• INSTRUCTIONS TO FOLLOW
Where the entries below show "U102: NOR CD4001", begin there and print that line and all following lines exactly, through the last, omitting pictures.

————

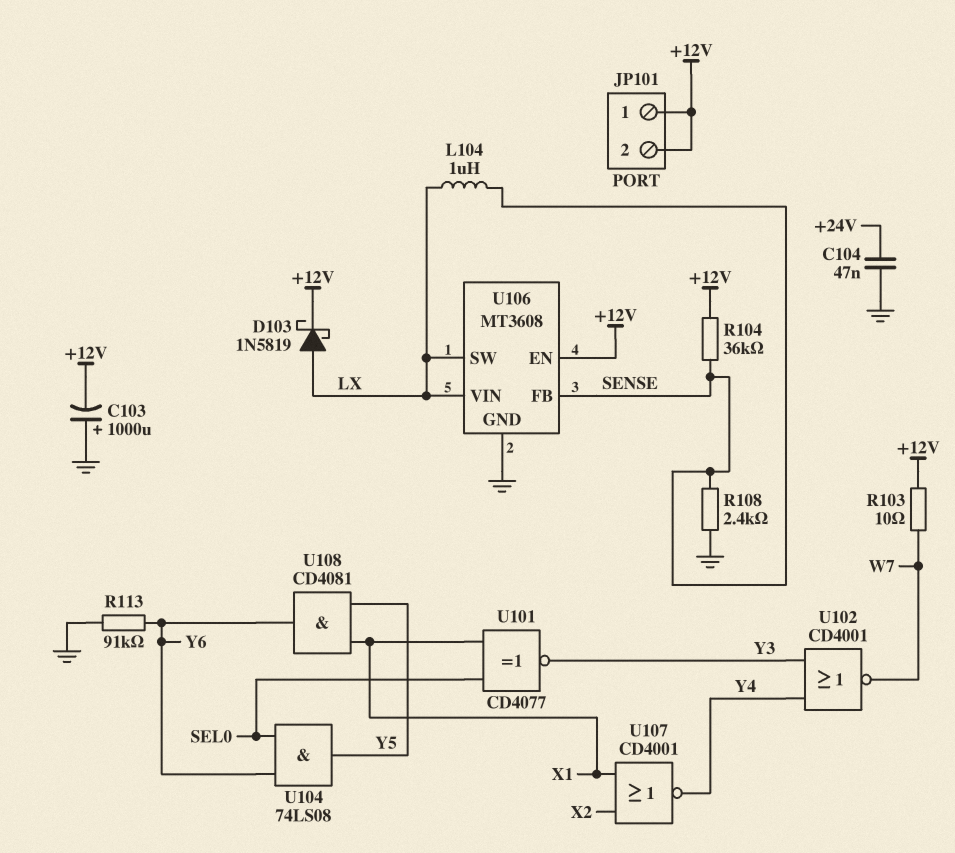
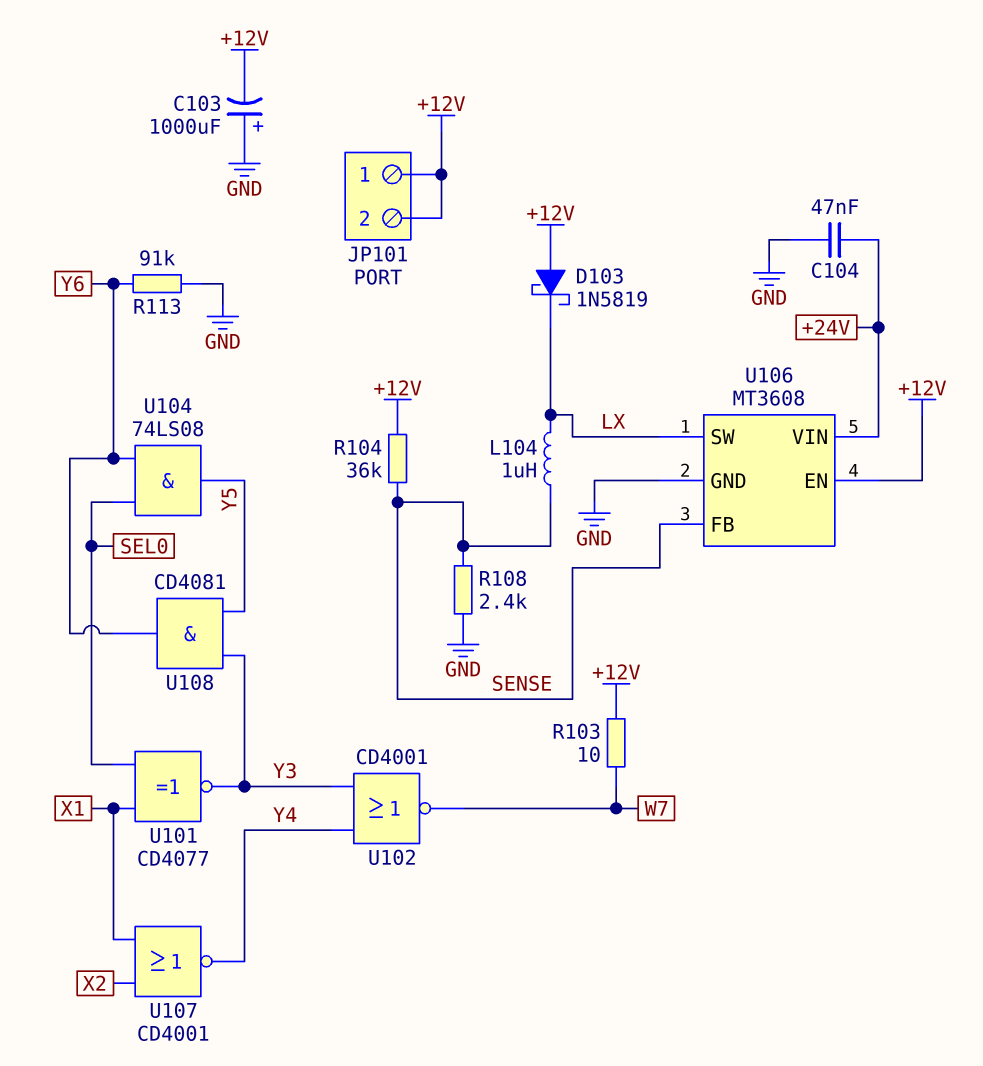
D103: schottky 1N5819 (A LX, K +12V) -> schottky 1N5819 (A +12V, K LX)
U106 pin VIN: LX -> +24V
U108: AND CD4081 (in X1, in Y5, out Y6) -> AND CD4081 (in Y3, in Y5, out Y6)

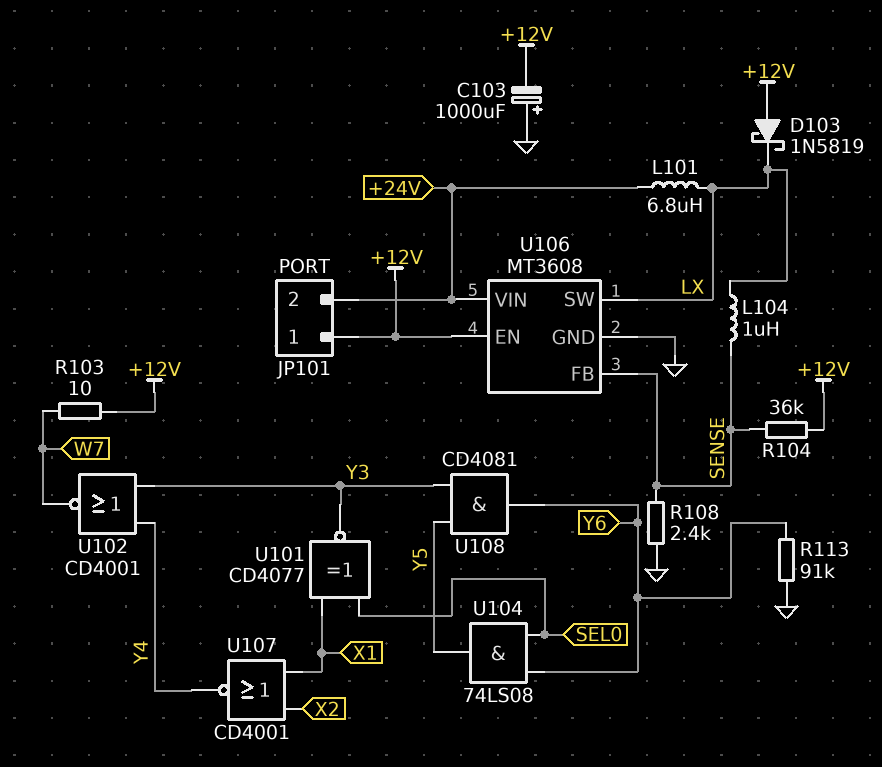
C104: 47nF (+24V, GND) -> none
JP101 pin 2: +12V -> +24V
L101: none -> 6.8uH (+24V, LX)

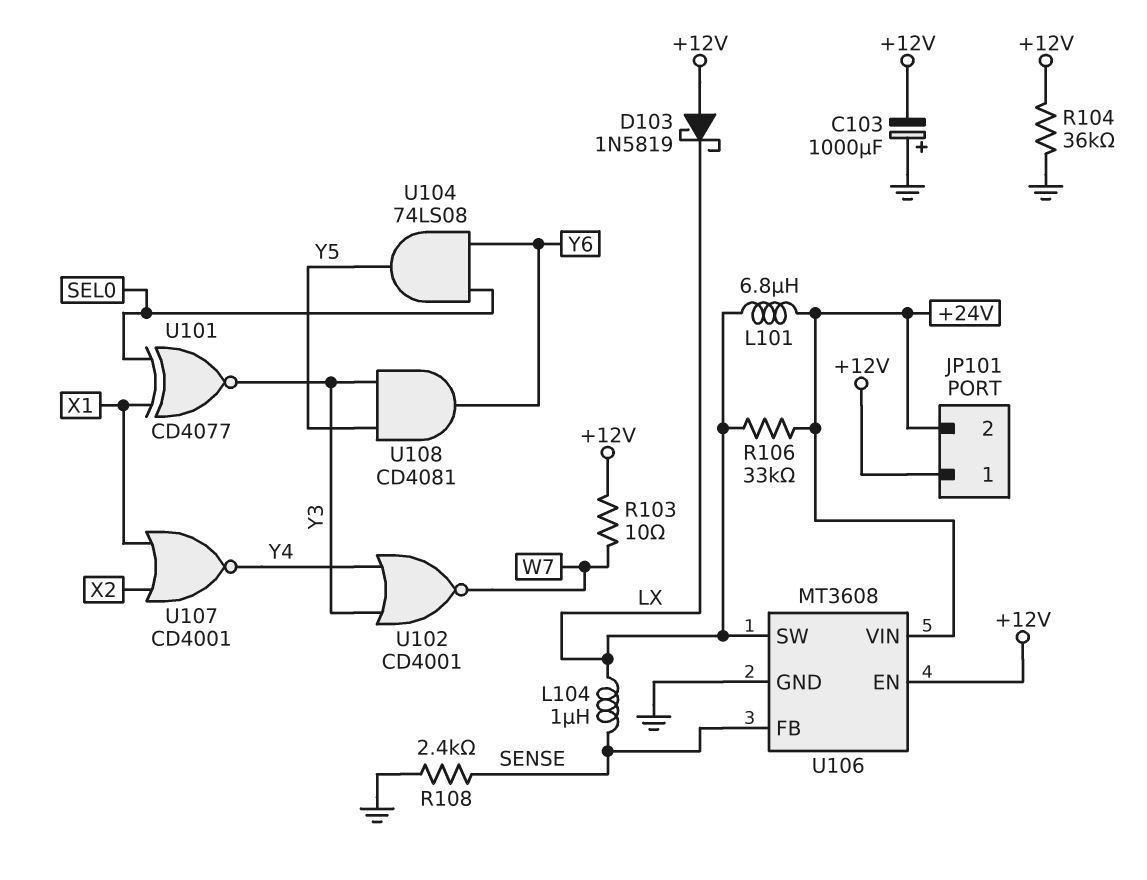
R104: 36k (+12V, SENSE) -> 36k (+12V, GND)
R106: none -> 33k (+24V, LX)
R113: 91k (GND, Y6) -> none

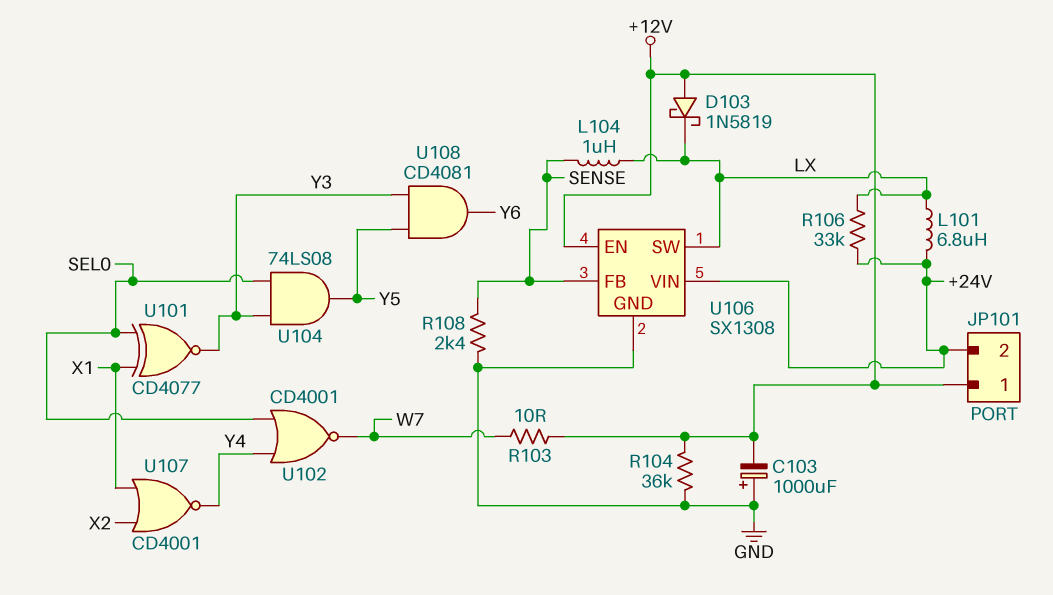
U102: NOR CD4001 (in Y3, in Y4, out W7) -> NOR CD4001 (in SEL0, in Y4, out W7)
U104: AND 74LS08 (in SEL0, in Y6, out Y5) -> AND 74LS08 (in SEL0, in Y3, out Y5)
U106: MT3608 -> SX1308

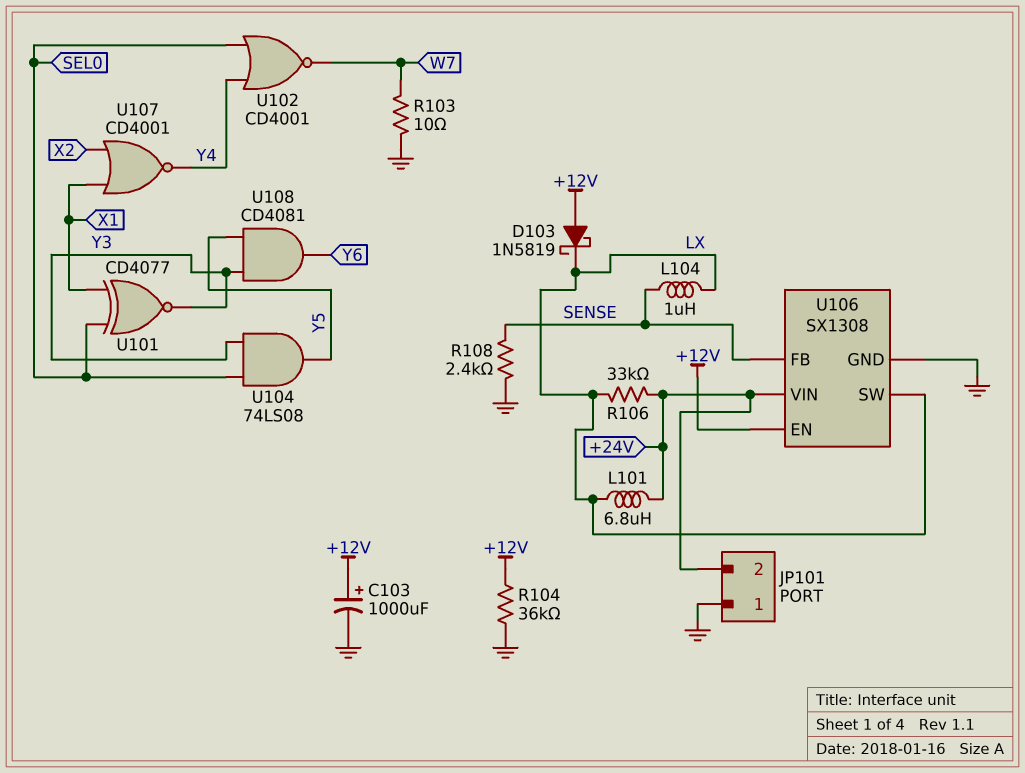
C103: 1000uF (plus GND, minus +12V) -> 1000uF (plus +12V, minus GND)
JP101 pin 1: +12V -> GND
R103: 10 (+12V, W7) -> 10 (GND, W7)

————

• SOLUTION TO THIS TASK
U102: NOR CD4001 (in Y3, in Y4, out W7) -> NOR CD4001 (in SEL0, in Y4, out W7)
U104: AND 74LS08 (in SEL0, in Y6, out Y5) -> AND 74LS08 (in SEL0, in Y3, out Y5)
U106: MT3608 -> SX1308

C103: 1000uF (plus GND, minus +12V) -> 1000uF (plus +12V, minus GND)
JP101 pin 1: +12V -> GND
R103: 10 (+12V, W7) -> 10 (GND, W7)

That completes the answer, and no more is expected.